WHAT TO DO — When you reach the line containing "camera: 10 degrees right, 15 degrees down" in the entries below, begin reproducing lines exactly, and stop once the line containing "150 degrees clockwise" is done.

PROVIDED DATA —

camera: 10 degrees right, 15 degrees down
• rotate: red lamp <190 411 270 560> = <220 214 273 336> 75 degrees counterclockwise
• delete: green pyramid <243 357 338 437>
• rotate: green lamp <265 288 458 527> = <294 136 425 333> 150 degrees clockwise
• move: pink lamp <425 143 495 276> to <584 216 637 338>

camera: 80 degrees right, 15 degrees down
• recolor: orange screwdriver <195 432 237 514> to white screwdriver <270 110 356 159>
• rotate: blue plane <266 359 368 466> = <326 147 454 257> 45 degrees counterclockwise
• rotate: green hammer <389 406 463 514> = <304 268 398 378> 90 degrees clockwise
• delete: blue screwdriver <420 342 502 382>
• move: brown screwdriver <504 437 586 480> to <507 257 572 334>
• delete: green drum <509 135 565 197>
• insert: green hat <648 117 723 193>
==
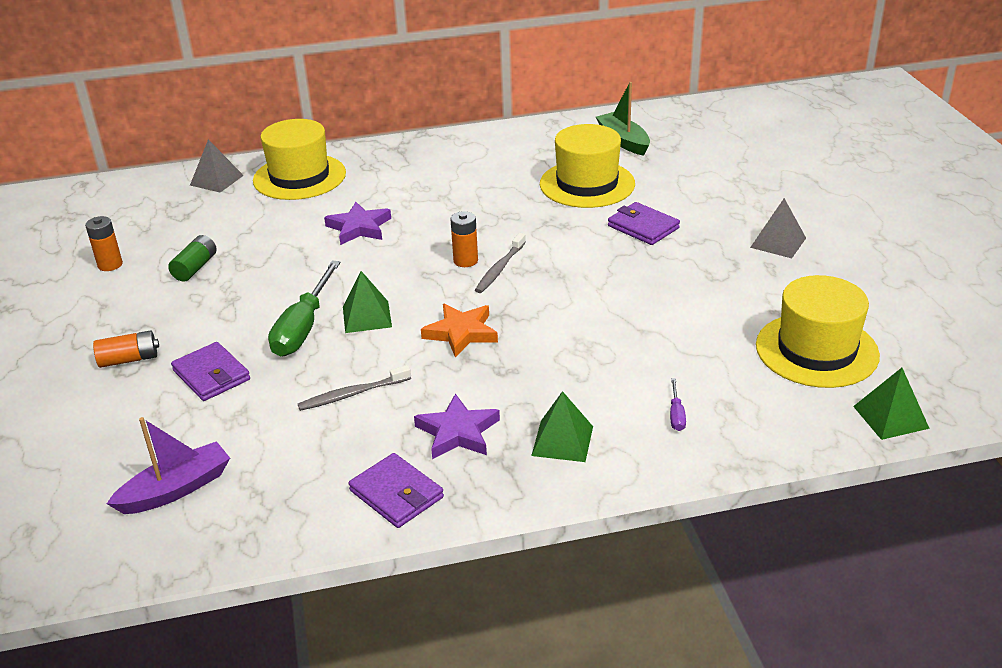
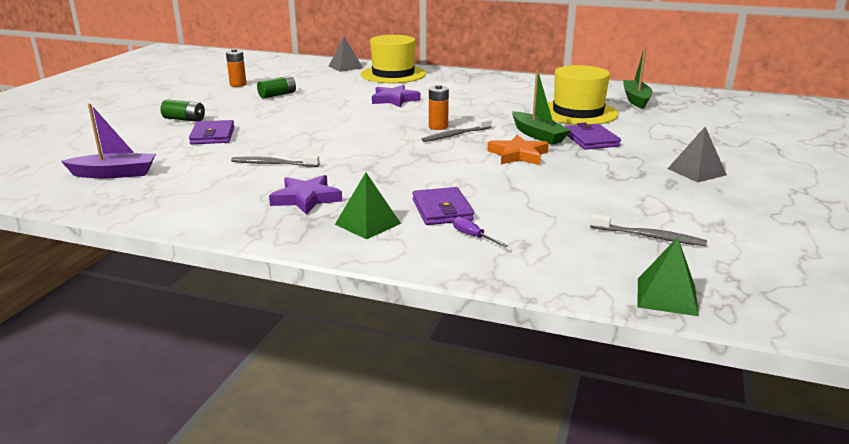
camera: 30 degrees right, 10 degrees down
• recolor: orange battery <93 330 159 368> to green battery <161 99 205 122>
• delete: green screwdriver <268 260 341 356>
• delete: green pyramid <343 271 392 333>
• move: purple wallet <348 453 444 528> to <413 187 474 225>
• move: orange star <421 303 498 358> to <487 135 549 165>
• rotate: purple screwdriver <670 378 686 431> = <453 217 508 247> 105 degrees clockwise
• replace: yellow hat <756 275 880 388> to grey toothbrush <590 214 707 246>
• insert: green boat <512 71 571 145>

RESULT OF THE EXERCISE —
camera: 10 degrees right, 15 degrees down
• rotate: red lamp <190 411 270 560> = <220 214 273 336> 75 degrees counterclockwise
• delete: green pyramid <243 357 338 437>
• rotate: green lamp <265 288 458 527> = <294 136 425 333> 150 degrees clockwise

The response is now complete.